TASK DETAILS: With every picture left out, give the data below back exactly.

╭─ DATASET EXCERPT

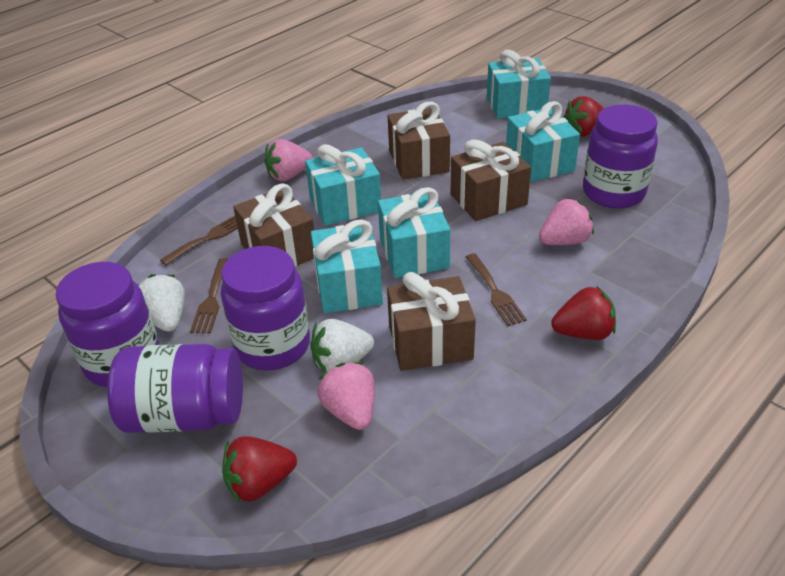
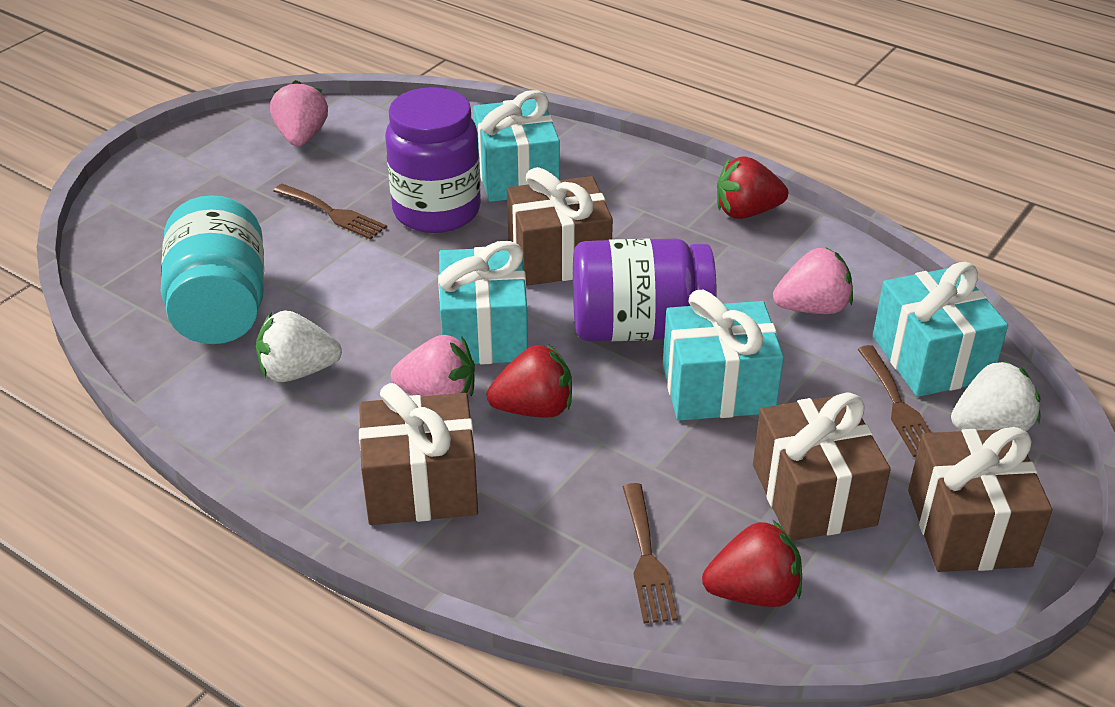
purple jar: 4 -> 2
turquoise gift: 5 -> 4
turquoise jar: 0 -> 1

╰─

RESPONSE FOR THIS EXERCISE:
purple jar: 4 -> 2
turquoise gift: 5 -> 4
turquoise jar: 0 -> 1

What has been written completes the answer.